[EXERCISE INPUT — start]

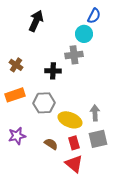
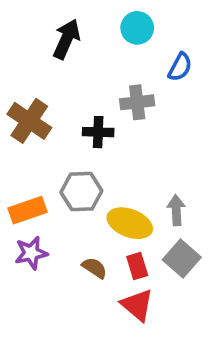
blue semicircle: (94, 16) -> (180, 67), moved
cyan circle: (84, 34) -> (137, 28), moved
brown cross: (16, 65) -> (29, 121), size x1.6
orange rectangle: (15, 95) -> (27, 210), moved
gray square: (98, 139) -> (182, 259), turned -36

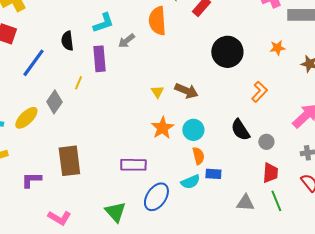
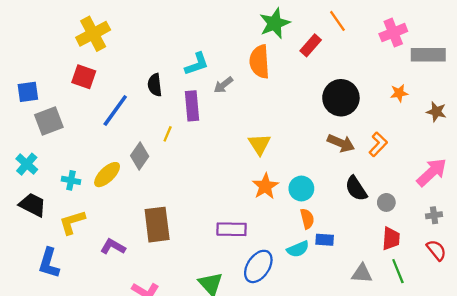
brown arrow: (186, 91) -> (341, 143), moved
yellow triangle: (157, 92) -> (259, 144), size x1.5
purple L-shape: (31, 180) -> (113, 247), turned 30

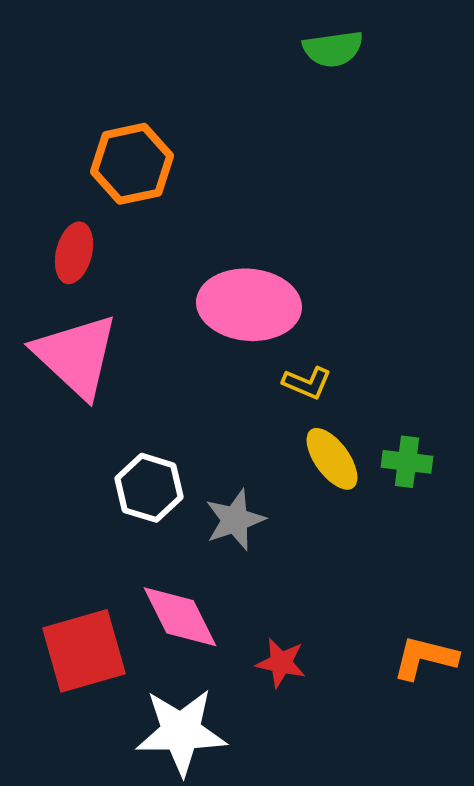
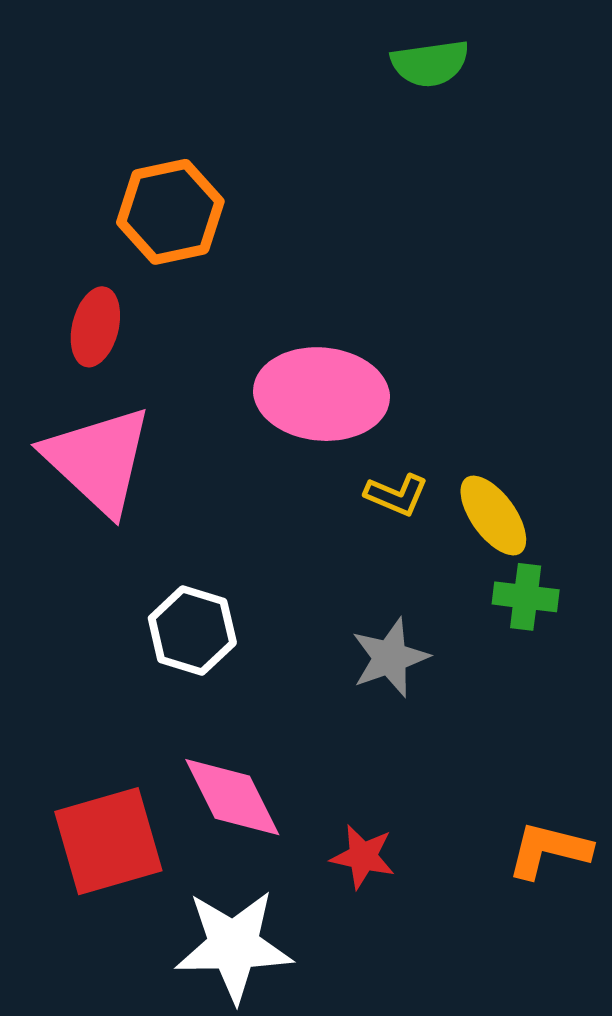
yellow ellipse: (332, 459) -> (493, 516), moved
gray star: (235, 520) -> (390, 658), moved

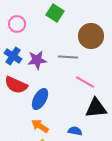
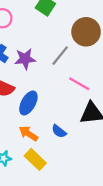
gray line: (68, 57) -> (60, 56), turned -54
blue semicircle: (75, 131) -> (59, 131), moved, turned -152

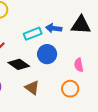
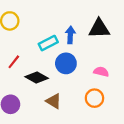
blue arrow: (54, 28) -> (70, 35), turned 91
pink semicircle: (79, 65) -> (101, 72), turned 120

[EXERCISE INPUT — finish]

#### WHAT IS NEEDED:
Starting with the line that contains "gray star: (235, 520) -> (390, 658), moved", print every remaining line of the records above, exactly as it stands. Do not print the pictures.

#### SOLUTION TO THE EXERCISE:
gray star: (235, 520) -> (390, 658), moved

gray line: (68, 57) -> (60, 56), turned -54
blue semicircle: (75, 131) -> (59, 131), moved, turned -152

blue arrow: (54, 28) -> (70, 35), turned 91
pink semicircle: (79, 65) -> (101, 72), turned 120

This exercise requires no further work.